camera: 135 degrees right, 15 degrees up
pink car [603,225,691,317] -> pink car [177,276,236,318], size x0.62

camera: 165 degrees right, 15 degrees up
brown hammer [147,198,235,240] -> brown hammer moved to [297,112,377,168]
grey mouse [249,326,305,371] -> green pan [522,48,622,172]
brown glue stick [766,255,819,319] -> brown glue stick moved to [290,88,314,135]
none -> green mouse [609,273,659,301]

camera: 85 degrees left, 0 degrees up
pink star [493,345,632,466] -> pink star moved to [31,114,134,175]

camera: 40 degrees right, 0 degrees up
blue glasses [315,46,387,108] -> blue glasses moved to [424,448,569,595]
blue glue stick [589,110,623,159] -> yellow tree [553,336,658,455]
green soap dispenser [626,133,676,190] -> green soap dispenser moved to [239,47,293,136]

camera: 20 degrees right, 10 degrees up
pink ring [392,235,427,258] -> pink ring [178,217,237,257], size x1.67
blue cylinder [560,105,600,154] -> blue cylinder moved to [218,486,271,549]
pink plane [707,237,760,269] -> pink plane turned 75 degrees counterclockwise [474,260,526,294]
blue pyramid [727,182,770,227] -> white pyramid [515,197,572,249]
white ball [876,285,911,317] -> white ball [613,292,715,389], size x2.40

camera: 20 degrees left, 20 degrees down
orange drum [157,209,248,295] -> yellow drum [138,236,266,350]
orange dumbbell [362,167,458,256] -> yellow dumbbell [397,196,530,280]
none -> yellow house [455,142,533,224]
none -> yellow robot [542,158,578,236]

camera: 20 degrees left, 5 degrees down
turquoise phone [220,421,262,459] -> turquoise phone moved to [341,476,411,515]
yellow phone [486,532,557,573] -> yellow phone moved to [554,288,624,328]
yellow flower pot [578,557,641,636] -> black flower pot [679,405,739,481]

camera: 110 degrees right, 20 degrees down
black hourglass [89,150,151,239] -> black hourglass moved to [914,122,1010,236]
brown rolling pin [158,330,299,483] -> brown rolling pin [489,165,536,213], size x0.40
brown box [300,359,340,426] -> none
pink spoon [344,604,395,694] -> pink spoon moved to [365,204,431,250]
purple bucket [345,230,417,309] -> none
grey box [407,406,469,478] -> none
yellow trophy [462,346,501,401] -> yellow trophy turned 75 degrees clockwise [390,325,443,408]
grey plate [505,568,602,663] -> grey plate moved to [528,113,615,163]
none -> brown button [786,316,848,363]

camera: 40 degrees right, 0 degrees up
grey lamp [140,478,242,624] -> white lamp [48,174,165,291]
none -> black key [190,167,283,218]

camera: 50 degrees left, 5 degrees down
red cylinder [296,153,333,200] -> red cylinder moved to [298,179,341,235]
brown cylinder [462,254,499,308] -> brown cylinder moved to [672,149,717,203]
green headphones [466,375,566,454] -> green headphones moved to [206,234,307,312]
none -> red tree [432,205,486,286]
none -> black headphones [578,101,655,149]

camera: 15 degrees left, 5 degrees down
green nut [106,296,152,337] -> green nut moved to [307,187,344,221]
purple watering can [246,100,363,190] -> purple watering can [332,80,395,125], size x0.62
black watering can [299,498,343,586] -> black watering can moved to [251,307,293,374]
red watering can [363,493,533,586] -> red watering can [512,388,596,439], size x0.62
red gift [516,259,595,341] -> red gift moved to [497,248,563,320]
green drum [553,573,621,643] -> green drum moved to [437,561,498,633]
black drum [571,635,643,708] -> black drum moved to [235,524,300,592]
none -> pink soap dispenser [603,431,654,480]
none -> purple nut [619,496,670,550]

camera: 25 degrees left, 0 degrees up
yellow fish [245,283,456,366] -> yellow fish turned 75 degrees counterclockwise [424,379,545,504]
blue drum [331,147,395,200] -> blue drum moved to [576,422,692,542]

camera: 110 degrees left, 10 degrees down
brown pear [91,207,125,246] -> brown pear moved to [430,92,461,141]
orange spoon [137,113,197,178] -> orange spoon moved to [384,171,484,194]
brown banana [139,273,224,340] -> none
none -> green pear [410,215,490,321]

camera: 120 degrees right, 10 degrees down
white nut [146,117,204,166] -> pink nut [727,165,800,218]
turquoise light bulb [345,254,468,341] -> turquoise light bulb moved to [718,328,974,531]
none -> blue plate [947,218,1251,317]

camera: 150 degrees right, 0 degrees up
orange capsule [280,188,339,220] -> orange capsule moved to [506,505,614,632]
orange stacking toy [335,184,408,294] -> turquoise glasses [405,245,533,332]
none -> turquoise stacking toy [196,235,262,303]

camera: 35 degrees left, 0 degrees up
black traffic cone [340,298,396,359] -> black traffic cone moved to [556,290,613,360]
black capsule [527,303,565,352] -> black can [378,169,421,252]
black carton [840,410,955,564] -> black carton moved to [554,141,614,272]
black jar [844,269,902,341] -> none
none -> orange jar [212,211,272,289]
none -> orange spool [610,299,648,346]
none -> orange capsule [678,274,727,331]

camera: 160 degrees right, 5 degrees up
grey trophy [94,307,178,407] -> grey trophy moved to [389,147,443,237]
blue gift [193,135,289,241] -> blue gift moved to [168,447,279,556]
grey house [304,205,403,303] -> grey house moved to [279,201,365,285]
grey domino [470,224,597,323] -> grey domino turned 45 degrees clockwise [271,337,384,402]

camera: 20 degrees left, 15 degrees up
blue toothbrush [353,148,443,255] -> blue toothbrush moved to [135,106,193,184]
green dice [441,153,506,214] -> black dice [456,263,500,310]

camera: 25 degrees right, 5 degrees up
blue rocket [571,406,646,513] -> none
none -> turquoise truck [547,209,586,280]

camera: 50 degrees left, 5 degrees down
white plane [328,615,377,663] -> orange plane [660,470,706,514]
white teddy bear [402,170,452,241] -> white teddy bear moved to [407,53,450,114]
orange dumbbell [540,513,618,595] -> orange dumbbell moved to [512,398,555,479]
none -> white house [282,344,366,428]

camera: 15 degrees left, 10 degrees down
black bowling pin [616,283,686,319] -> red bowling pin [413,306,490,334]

==================================================

Retype the data exactly as it reads.

* **Your solution**:
camera: 135 degrees right, 15 degrees up
pink car [603,225,691,317] -> pink car [177,276,236,318], size x0.62

camera: 165 degrees right, 15 degrees up
brown hammer [147,198,235,240] -> brown hammer moved to [297,112,377,168]
grey mouse [249,326,305,371] -> green pan [522,48,622,172]
brown glue stick [766,255,819,319] -> brown glue stick moved to [290,88,314,135]
none -> green mouse [609,273,659,301]

camera: 85 degrees left, 0 degrees up
pink star [493,345,632,466] -> pink star moved to [31,114,134,175]

camera: 40 degrees right, 0 degrees up
blue glasses [315,46,387,108] -> blue glasses moved to [424,448,569,595]
blue glue stick [589,110,623,159] -> yellow tree [553,336,658,455]
green soap dispenser [626,133,676,190] -> green soap dispenser moved to [239,47,293,136]

camera: 20 degrees right, 10 degrees up
pink ring [392,235,427,258] -> pink ring [178,217,237,257], size x1.67
blue cylinder [560,105,600,154] -> blue cylinder moved to [218,486,271,549]
pink plane [707,237,760,269] -> pink plane turned 75 degrees counterclockwise [474,260,526,294]
blue pyramid [727,182,770,227] -> white pyramid [515,197,572,249]
white ball [876,285,911,317] -> white ball [613,292,715,389], size x2.40

camera: 20 degrees left, 20 degrees down
orange drum [157,209,248,295] -> yellow drum [138,236,266,350]
orange dumbbell [362,167,458,256] -> yellow dumbbell [397,196,530,280]
none -> yellow house [455,142,533,224]
none -> yellow robot [542,158,578,236]

camera: 20 degrees left, 5 degrees down
turquoise phone [220,421,262,459] -> turquoise phone moved to [341,476,411,515]
yellow phone [486,532,557,573] -> yellow phone moved to [554,288,624,328]
yellow flower pot [578,557,641,636] -> black flower pot [679,405,739,481]

camera: 110 degrees right, 20 degrees down
black hourglass [89,150,151,239] -> black hourglass moved to [914,122,1010,236]
brown rolling pin [158,330,299,483] -> brown rolling pin [489,165,536,213], size x0.40
brown box [300,359,340,426] -> none
pink spoon [344,604,395,694] -> pink spoon moved to [365,204,431,250]
purple bucket [345,230,417,309] -> none
grey box [407,406,469,478] -> none
yellow trophy [462,346,501,401] -> yellow trophy turned 75 degrees clockwise [390,325,443,408]
grey plate [505,568,602,663] -> grey plate moved to [528,113,615,163]
none -> brown button [786,316,848,363]

camera: 40 degrees right, 0 degrees up
grey lamp [140,478,242,624] -> white lamp [48,174,165,291]
none -> black key [190,167,283,218]

camera: 50 degrees left, 5 degrees down
red cylinder [296,153,333,200] -> red cylinder moved to [298,179,341,235]
brown cylinder [462,254,499,308] -> brown cylinder moved to [672,149,717,203]
green headphones [466,375,566,454] -> green headphones moved to [206,234,307,312]
none -> red tree [432,205,486,286]
none -> black headphones [578,101,655,149]

camera: 15 degrees left, 5 degrees down
green nut [106,296,152,337] -> green nut moved to [307,187,344,221]
purple watering can [246,100,363,190] -> purple watering can [332,80,395,125], size x0.62
black watering can [299,498,343,586] -> black watering can moved to [251,307,293,374]
red watering can [363,493,533,586] -> red watering can [512,388,596,439], size x0.62
red gift [516,259,595,341] -> red gift moved to [497,248,563,320]
green drum [553,573,621,643] -> green drum moved to [437,561,498,633]
black drum [571,635,643,708] -> black drum moved to [235,524,300,592]
none -> pink soap dispenser [603,431,654,480]
none -> purple nut [619,496,670,550]

camera: 25 degrees left, 0 degrees up
yellow fish [245,283,456,366] -> yellow fish turned 75 degrees counterclockwise [424,379,545,504]
blue drum [331,147,395,200] -> blue drum moved to [576,422,692,542]

camera: 110 degrees left, 10 degrees down
brown pear [91,207,125,246] -> brown pear moved to [430,92,461,141]
orange spoon [137,113,197,178] -> orange spoon moved to [384,171,484,194]
brown banana [139,273,224,340] -> none
none -> green pear [410,215,490,321]

camera: 120 degrees right, 10 degrees down
white nut [146,117,204,166] -> pink nut [727,165,800,218]
turquoise light bulb [345,254,468,341] -> turquoise light bulb moved to [718,328,974,531]
none -> blue plate [947,218,1251,317]

camera: 150 degrees right, 0 degrees up
orange capsule [280,188,339,220] -> orange capsule moved to [506,505,614,632]
orange stacking toy [335,184,408,294] -> turquoise glasses [405,245,533,332]
none -> turquoise stacking toy [196,235,262,303]

camera: 35 degrees left, 0 degrees up
black traffic cone [340,298,396,359] -> black traffic cone moved to [556,290,613,360]
black capsule [527,303,565,352] -> black can [378,169,421,252]
black carton [840,410,955,564] -> black carton moved to [554,141,614,272]
black jar [844,269,902,341] -> none
none -> orange jar [212,211,272,289]
none -> orange spool [610,299,648,346]
none -> orange capsule [678,274,727,331]

camera: 160 degrees right, 5 degrees up
grey trophy [94,307,178,407] -> grey trophy moved to [389,147,443,237]
blue gift [193,135,289,241] -> blue gift moved to [168,447,279,556]
grey house [304,205,403,303] -> grey house moved to [279,201,365,285]
grey domino [470,224,597,323] -> grey domino turned 45 degrees clockwise [271,337,384,402]

camera: 20 degrees left, 15 degrees up
blue toothbrush [353,148,443,255] -> blue toothbrush moved to [135,106,193,184]
green dice [441,153,506,214] -> black dice [456,263,500,310]

camera: 25 degrees right, 5 degrees up
blue rocket [571,406,646,513] -> none
none -> turquoise truck [547,209,586,280]

camera: 50 degrees left, 5 degrees down
white plane [328,615,377,663] -> orange plane [660,470,706,514]
white teddy bear [402,170,452,241] -> white teddy bear moved to [407,53,450,114]
orange dumbbell [540,513,618,595] -> orange dumbbell moved to [512,398,555,479]
none -> white house [282,344,366,428]

camera: 15 degrees left, 10 degrees down
black bowling pin [616,283,686,319] -> red bowling pin [413,306,490,334]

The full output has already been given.